──────── EXERCISE INPUT
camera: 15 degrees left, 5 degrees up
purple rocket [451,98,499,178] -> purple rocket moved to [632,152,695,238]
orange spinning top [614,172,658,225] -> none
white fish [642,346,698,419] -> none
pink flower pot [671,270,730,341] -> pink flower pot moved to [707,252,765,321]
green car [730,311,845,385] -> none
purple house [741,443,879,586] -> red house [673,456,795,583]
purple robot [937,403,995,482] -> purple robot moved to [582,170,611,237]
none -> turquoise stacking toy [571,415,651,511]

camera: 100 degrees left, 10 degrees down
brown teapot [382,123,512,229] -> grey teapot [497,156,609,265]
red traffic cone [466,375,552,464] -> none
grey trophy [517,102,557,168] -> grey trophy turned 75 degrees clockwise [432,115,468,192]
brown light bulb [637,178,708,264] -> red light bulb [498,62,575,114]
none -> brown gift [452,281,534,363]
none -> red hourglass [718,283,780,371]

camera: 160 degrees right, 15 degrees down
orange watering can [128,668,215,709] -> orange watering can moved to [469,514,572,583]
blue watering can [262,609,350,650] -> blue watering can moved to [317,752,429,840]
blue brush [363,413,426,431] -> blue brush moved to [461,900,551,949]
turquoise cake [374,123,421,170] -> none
────────────────
──────── EXERCISE INPUT
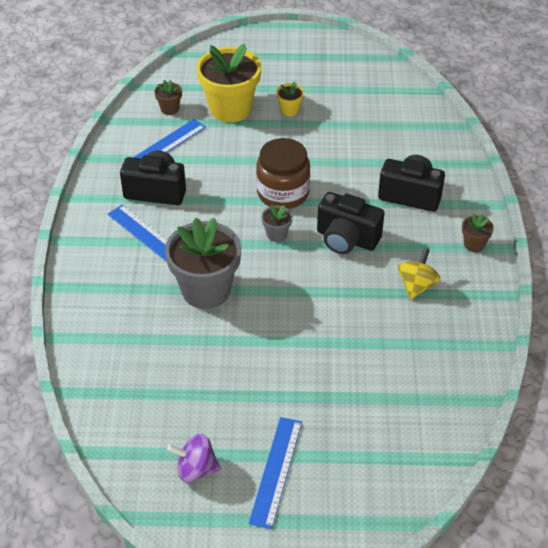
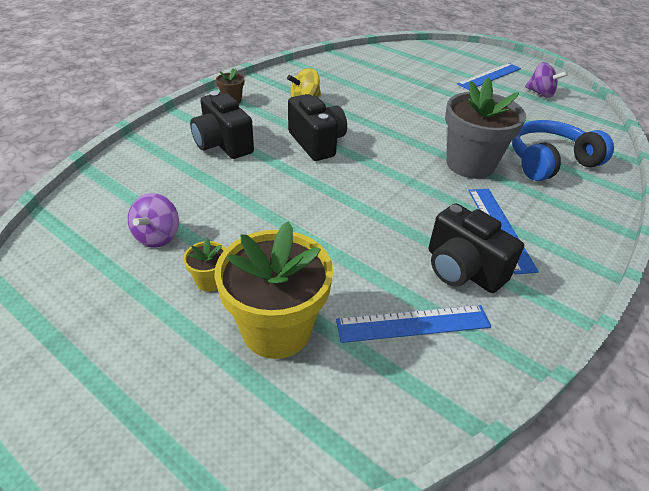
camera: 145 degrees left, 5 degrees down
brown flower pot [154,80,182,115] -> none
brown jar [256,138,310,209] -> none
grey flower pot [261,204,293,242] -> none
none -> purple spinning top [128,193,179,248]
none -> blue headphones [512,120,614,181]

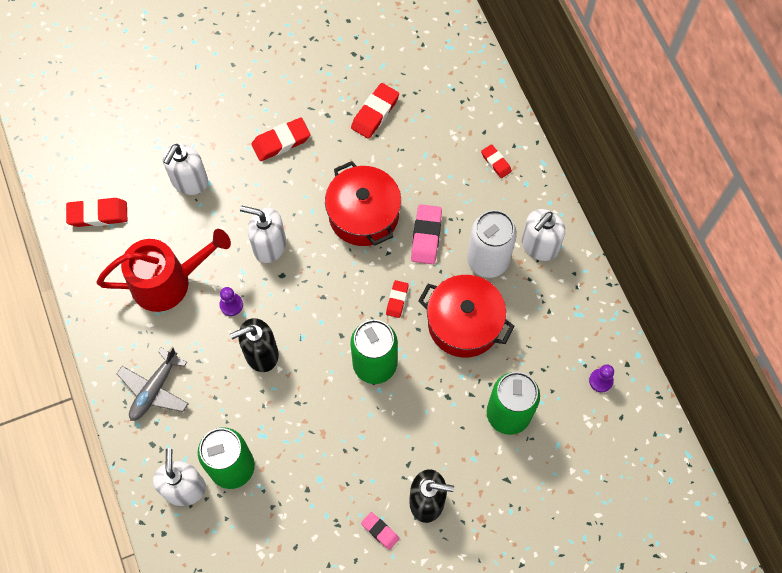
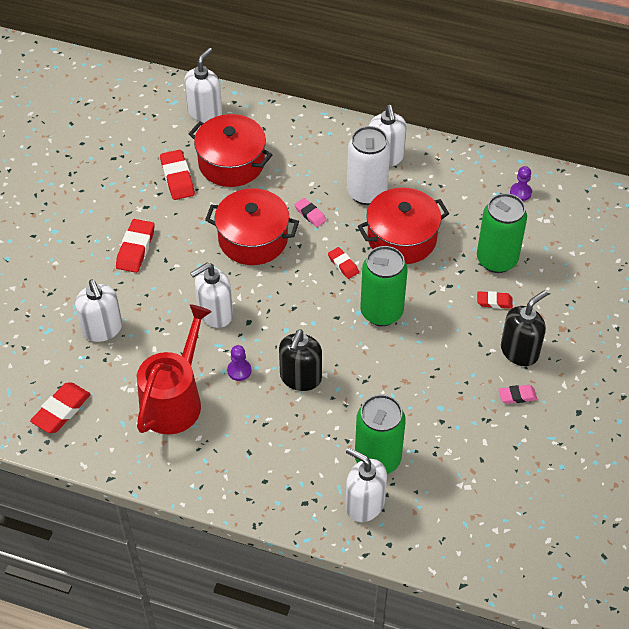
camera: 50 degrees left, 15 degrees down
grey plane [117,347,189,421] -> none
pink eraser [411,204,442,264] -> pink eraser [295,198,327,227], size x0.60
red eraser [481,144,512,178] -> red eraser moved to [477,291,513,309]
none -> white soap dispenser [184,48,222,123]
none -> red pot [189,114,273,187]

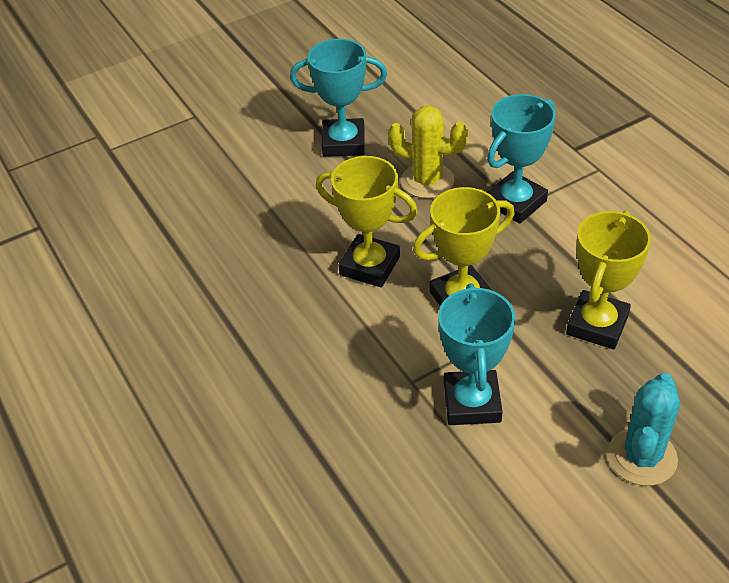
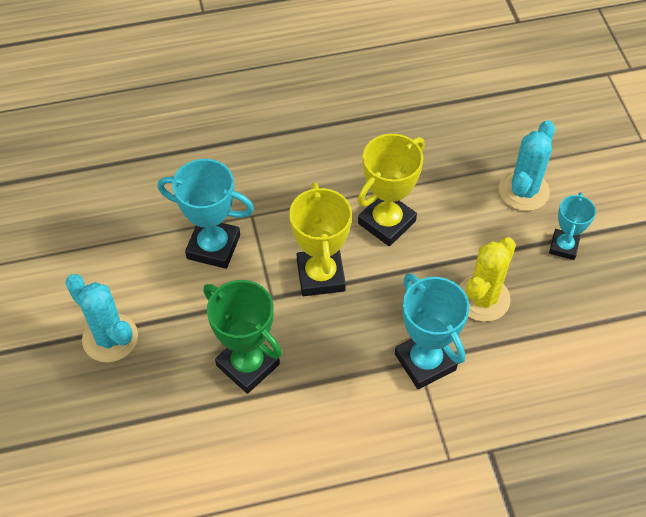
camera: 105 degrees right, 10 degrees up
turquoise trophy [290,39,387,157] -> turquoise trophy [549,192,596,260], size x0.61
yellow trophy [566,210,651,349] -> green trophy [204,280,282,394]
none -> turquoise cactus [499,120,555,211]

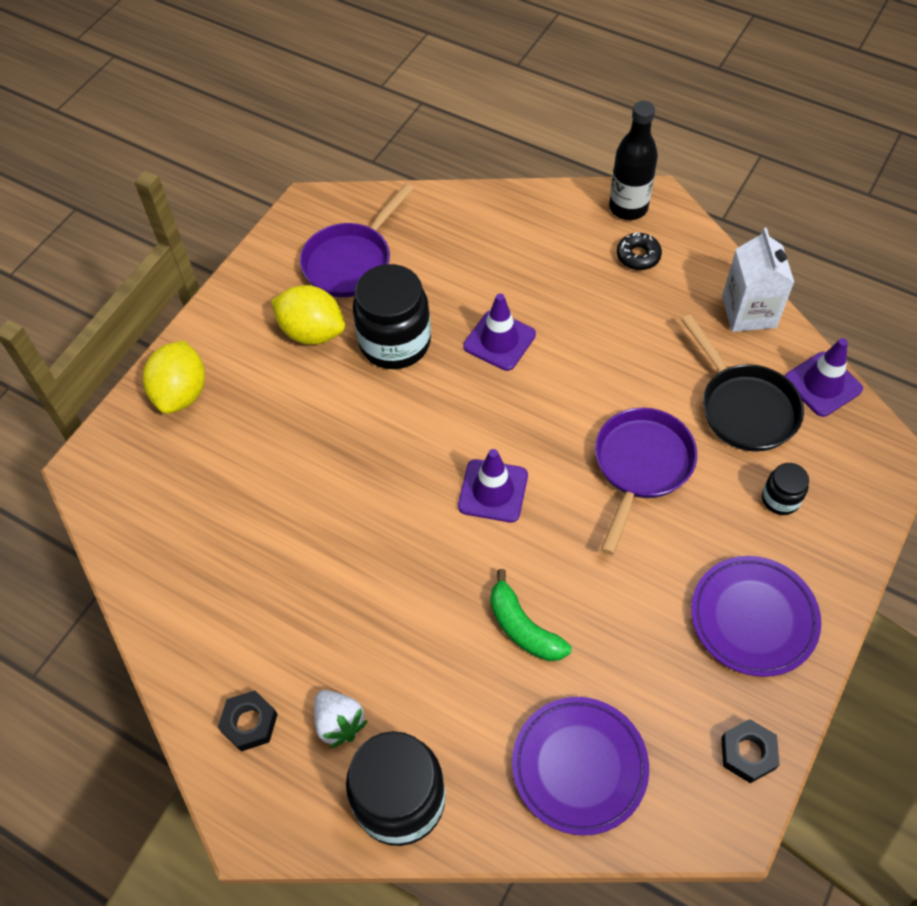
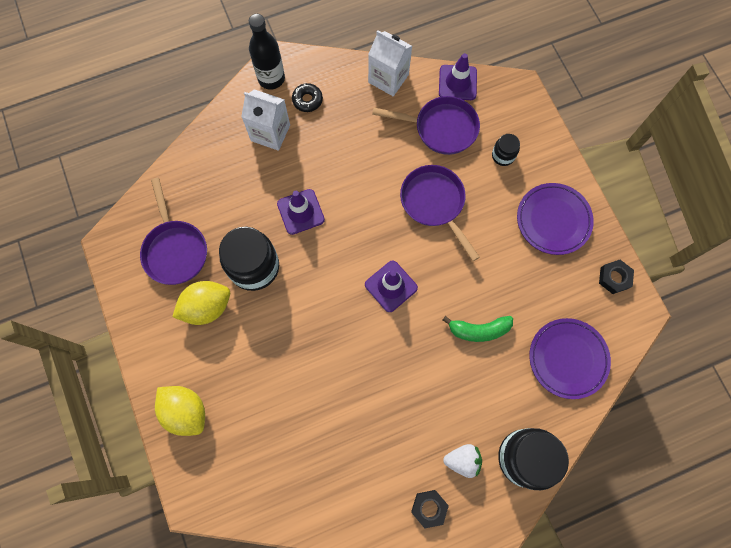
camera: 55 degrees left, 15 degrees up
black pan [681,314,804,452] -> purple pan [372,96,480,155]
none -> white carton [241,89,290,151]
────────────────
──────── EXERCISE INPUT
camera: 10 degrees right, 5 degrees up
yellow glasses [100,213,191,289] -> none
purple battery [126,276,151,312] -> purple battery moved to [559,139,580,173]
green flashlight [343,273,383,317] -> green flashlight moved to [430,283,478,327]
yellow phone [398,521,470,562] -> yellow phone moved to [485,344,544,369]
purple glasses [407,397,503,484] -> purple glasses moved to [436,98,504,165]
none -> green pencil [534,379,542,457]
────────────────
▸ EXERCISE AIM:
Across the listing above, count the lines that contain the string "left" and report the figure alone.

▸ SOLUTION TO THE EXERCISE:
5